◆ **WHAT THIS TASK INVOLVES**: There is material below. Print exactly the lines starting at the line with "KEYS2 pin K2: A5 -> A12" and ending at the line with "LINE: TCRT5000 -> QRE1113", ends included, and no others.

◆ **DATA FOR ANALYSIS**:
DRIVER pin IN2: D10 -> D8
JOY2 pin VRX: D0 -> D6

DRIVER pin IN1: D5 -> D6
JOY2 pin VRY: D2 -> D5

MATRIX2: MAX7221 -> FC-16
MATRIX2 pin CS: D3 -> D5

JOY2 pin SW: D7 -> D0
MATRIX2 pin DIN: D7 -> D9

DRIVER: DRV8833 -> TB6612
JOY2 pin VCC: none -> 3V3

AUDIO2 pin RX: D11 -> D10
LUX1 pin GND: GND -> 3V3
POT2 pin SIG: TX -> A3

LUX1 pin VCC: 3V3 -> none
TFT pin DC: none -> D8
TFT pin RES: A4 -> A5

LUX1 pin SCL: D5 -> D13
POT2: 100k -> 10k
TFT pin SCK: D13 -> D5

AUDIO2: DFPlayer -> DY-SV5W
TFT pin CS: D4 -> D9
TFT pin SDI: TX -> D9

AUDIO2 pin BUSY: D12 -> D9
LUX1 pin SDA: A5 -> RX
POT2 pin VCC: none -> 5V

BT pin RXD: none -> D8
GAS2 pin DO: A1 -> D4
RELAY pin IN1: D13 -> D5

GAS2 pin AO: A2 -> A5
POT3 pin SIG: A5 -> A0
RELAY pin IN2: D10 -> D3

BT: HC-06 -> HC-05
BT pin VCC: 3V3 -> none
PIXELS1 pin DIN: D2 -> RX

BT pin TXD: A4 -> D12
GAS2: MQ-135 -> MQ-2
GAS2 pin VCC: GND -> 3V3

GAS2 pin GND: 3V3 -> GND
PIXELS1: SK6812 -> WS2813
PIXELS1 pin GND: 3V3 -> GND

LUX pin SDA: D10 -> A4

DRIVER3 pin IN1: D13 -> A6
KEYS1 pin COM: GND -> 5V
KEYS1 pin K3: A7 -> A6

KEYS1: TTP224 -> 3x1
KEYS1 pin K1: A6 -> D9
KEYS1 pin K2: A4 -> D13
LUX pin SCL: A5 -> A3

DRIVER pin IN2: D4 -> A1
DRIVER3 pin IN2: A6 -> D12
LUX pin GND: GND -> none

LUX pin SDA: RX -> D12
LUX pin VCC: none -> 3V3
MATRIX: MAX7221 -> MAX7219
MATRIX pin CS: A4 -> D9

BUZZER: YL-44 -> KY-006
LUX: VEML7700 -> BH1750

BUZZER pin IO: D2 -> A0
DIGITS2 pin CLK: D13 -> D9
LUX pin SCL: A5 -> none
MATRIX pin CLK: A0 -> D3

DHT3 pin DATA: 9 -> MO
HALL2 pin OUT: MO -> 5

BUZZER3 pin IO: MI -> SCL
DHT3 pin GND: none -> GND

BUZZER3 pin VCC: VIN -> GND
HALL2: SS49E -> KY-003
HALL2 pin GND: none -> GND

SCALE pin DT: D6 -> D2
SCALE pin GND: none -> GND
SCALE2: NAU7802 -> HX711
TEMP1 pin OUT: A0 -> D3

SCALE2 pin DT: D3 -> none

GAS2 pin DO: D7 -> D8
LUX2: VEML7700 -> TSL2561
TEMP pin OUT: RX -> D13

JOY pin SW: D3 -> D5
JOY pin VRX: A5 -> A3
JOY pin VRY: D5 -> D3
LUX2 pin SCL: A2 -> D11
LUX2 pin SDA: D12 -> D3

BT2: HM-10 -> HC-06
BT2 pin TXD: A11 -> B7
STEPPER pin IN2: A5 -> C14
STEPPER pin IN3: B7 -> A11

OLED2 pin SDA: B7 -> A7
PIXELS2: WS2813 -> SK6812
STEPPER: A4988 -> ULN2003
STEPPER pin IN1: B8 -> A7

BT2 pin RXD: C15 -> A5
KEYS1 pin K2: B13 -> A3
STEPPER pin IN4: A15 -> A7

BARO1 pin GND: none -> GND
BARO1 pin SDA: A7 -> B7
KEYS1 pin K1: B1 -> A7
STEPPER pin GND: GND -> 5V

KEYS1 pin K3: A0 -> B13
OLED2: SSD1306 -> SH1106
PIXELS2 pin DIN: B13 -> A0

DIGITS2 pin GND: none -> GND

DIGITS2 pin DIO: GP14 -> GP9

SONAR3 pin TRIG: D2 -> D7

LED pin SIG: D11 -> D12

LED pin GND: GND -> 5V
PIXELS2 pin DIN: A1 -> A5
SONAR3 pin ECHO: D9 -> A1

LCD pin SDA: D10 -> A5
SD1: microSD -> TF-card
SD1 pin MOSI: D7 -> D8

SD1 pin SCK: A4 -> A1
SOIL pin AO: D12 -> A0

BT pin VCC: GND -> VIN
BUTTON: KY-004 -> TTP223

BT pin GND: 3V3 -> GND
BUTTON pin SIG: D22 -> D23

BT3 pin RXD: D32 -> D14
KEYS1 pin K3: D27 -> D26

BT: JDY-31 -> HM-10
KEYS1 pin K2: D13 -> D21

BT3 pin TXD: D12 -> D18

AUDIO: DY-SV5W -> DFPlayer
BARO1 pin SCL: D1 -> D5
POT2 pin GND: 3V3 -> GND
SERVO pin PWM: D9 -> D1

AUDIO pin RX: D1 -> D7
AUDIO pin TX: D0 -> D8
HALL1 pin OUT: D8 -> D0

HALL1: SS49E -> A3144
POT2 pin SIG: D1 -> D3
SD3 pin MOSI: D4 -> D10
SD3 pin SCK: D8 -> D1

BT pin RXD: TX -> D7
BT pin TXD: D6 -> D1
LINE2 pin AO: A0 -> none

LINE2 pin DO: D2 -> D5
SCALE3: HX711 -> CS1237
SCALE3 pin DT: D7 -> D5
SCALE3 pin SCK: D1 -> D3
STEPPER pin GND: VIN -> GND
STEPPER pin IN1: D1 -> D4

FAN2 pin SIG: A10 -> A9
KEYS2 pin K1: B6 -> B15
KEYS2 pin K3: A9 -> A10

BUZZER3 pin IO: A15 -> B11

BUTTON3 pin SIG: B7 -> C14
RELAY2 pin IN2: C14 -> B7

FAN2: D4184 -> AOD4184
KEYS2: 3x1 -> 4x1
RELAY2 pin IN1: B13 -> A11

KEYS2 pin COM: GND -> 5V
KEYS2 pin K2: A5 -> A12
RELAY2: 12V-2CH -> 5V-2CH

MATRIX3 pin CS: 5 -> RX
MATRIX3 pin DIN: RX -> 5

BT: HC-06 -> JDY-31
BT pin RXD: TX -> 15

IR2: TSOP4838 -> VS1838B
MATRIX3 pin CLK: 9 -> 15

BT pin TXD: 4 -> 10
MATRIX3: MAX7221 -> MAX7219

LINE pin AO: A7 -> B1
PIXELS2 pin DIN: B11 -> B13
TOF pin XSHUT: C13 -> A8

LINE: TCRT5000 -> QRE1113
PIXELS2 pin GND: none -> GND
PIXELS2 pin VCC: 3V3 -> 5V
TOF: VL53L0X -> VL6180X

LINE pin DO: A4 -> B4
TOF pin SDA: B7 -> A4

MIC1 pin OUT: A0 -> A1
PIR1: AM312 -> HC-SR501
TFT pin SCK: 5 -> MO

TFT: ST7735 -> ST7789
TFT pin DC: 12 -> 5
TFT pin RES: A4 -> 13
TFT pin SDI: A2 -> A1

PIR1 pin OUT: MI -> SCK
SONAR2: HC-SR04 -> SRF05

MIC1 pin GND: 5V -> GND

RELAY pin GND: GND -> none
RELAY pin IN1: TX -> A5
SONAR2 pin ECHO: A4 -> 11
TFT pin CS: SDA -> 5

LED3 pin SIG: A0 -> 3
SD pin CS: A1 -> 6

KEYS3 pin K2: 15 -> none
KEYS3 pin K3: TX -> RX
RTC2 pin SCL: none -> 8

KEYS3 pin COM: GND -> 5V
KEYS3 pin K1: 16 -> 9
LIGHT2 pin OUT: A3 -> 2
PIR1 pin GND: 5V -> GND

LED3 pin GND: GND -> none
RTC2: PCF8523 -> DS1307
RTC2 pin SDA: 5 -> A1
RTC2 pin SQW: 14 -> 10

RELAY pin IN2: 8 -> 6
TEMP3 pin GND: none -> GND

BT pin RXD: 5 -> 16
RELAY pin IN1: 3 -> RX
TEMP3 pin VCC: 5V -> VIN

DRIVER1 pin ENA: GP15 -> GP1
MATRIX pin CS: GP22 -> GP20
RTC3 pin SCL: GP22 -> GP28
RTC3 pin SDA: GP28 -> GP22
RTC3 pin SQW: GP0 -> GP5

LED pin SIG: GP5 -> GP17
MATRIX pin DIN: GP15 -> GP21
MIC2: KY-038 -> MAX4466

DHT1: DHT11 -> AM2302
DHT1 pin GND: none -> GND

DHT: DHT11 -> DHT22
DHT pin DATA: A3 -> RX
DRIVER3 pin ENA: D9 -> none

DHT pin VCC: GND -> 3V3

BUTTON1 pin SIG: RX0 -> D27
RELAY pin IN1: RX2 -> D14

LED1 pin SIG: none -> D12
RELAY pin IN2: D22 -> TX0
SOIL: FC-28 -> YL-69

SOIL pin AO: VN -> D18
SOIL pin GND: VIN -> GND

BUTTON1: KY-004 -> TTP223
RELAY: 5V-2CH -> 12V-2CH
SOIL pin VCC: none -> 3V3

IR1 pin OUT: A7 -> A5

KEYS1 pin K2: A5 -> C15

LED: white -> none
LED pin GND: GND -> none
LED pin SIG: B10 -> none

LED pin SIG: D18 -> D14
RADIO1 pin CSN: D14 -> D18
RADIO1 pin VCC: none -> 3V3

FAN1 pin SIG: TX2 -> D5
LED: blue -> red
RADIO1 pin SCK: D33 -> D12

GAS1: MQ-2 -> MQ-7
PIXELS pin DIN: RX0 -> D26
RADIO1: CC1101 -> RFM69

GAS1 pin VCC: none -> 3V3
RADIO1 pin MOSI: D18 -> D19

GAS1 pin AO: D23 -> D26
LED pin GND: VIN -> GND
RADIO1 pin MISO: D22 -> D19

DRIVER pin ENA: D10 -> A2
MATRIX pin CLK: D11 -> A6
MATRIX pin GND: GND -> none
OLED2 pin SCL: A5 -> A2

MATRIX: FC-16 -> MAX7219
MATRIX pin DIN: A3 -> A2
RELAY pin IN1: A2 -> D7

◆ **REPLY**:
KEYS2 pin K2: A5 -> A12
RELAY2: 12V-2CH -> 5V-2CH

MATRIX3 pin CS: 5 -> RX
MATRIX3 pin DIN: RX -> 5

BT: HC-06 -> JDY-31
BT pin RXD: TX -> 15

IR2: TSOP4838 -> VS1838B
MATRIX3 pin CLK: 9 -> 15

BT pin TXD: 4 -> 10
MATRIX3: MAX7221 -> MAX7219

LINE pin AO: A7 -> B1
PIXELS2 pin DIN: B11 -> B13
TOF pin XSHUT: C13 -> A8

LINE: TCRT5000 -> QRE1113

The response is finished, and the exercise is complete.